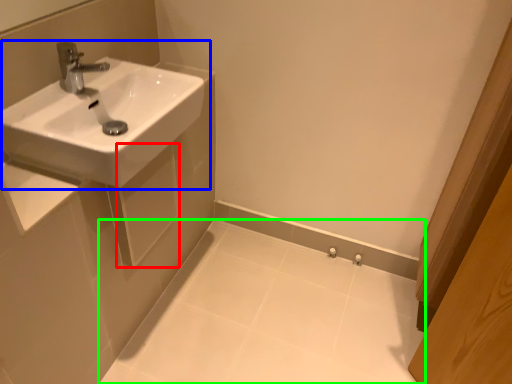
Question: Estimate the real-world distances between objects in this image. Which object is closer to square (highlighted by a red box), sink (highlighted by a blue box) or porcelain (highlighted by a green box)?

Choices:
 (A) sink
 (B) porcelain

Answer: (A)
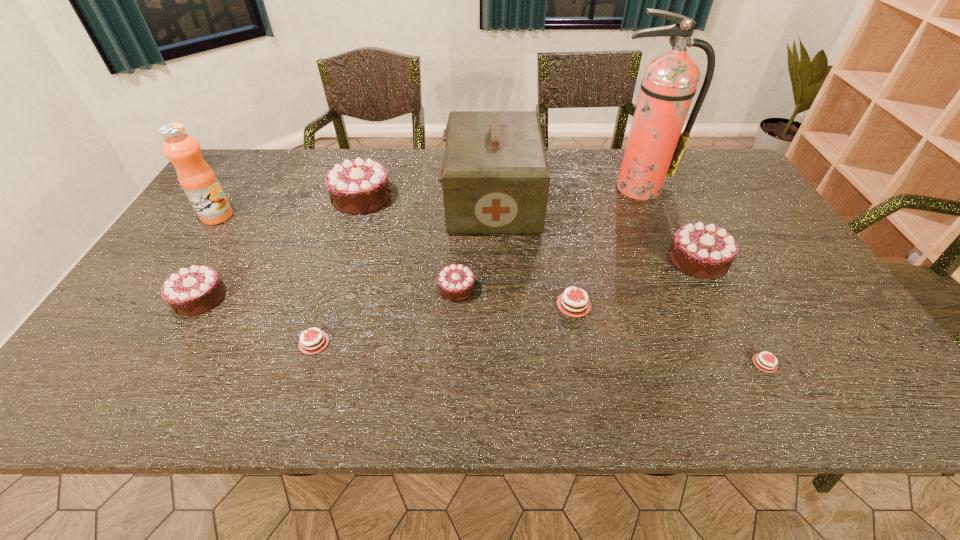
Identify the location of the tallest object. The image size is (960, 540). (658, 376).

Locate an element on the screen. fruit juice is located at coordinates (658, 376).

Locate an element on the screen. Image resolution: width=960 pixels, height=540 pixels. the first-aid kit is located at coordinates (658, 376).

The image size is (960, 540). I want to click on red first-aid kit, so click(658, 376).

This screenshot has width=960, height=540. Identify the location of the farthest chocolate chocolate cake. (658, 376).

Identify the location of the farthest chocolate cake. The width and height of the screenshot is (960, 540). (658, 376).

The height and width of the screenshot is (540, 960). What are the coordinates of `the sixth shortest object` in the screenshot? It's located at (739, 254).

The height and width of the screenshot is (540, 960). I want to click on the second tallest chocolate cake, so click(x=739, y=254).

Identify the location of the leftmost chocolate cake. 170,346.

Where is `the third biggest chocolate chocolate cake`? Image resolution: width=960 pixels, height=540 pixels. the third biggest chocolate chocolate cake is located at coordinates tap(170, 346).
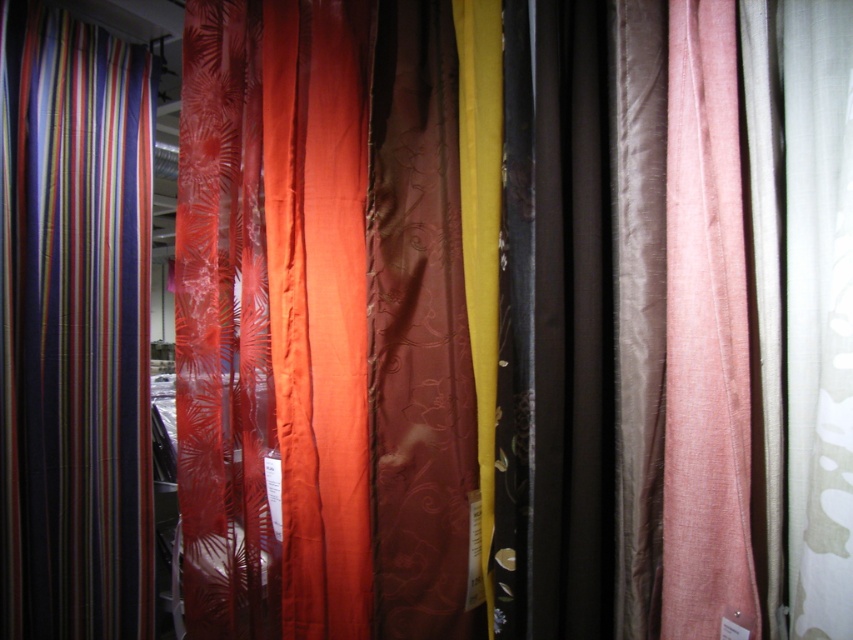
You are a decorator planning to hang two curtains in a sunroom. You have the brown satin curtain at center and the pink sheer curtain at right. To allow maximum sunlight into the room, which curtain should be placed in front?

The pink sheer curtain at right should be placed in front of the brown satin curtain at center because sheer fabrics allow more light to pass through, maximizing sunlight in the room.

You are an interior designer selecting curtains for a client who wants to maximize natural light while maintaining privacy. The client prefers the orange curtain but is concerned about its height. Given the scene description, can the satin orange curtain at center be paired with the brown satin curtain at center in a way that allows the orange one to cover the window fully while still letting light through?

The satin orange curtain at center is taller than the brown satin curtain at center, so it can fully cover the window while still allowing light through since it is taller. The brown satin curtain at center, being shorter, can be placed behind to let more light in or in front for partial coverage, depending on the desired balance between privacy and light.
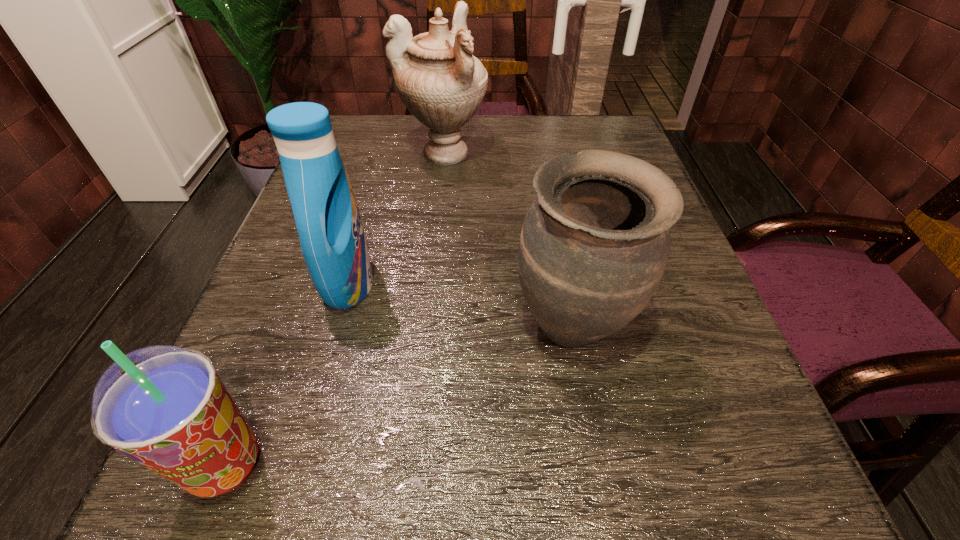
Identify the location of free space at the far left corner. This screenshot has width=960, height=540. (385, 136).

Where is `blank space at the far right corner of the desktop`? This screenshot has height=540, width=960. blank space at the far right corner of the desktop is located at coordinates (588, 113).

Identify the location of free point at the near right corner. (690, 484).

Identify the location of vacant space that's between the detergent and the left urn. [396, 218].

Where is `vacant area that lies between the left urn and the smoothie`? This screenshot has width=960, height=540. vacant area that lies between the left urn and the smoothie is located at coordinates 335,309.

What are the coordinates of `free space that is in between the smoothie and the detergent` in the screenshot? It's located at (287, 374).

Identify the location of unoccupied position between the detergent and the smoothie. (287, 374).

The width and height of the screenshot is (960, 540). I want to click on free point between the detergent and the nearest object, so click(x=287, y=374).

This screenshot has width=960, height=540. Identify the location of vacant space that's between the smoothie and the farthest object. (335, 309).

Identify the location of unoccupied position between the detergent and the smoothie. (287, 374).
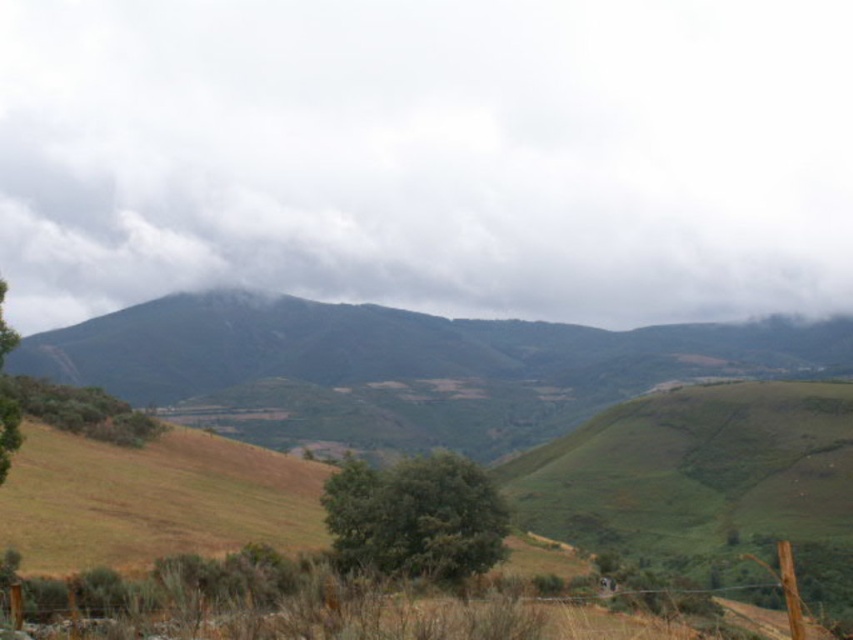
In the scene shown: You are a hiker navigating through the landscape shown in the image. You need to reach the point at coordinates point (161, 285) from the point at coordinates point (343, 532). Which direction should you move relative to your starting position?

You should move towards the background direction since point (161, 285) is behind point (343, 532) in the image.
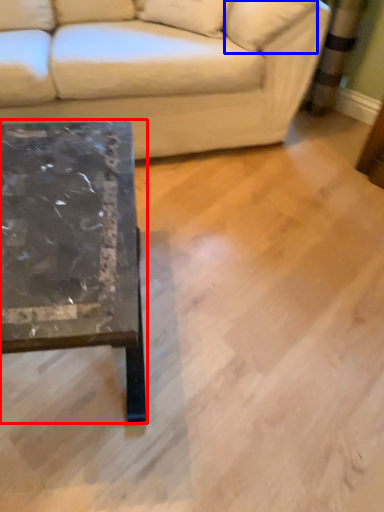
Question: Which object is further to the camera taking this photo, coffee table (highlighted by a red box) or pillow (highlighted by a blue box)?

Choices:
 (A) coffee table
 (B) pillow

Answer: (B)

## PROBLEM STATEMENT
Locate every line in the entries above that contains the string "size" and copy each such line in full.

## ANSWER FOR THIS EXERCISE
Identify the location of the tallest object. The image size is (960, 540). (658, 376).
The image size is (960, 540). I want to click on red first-aid kit, so click(658, 376).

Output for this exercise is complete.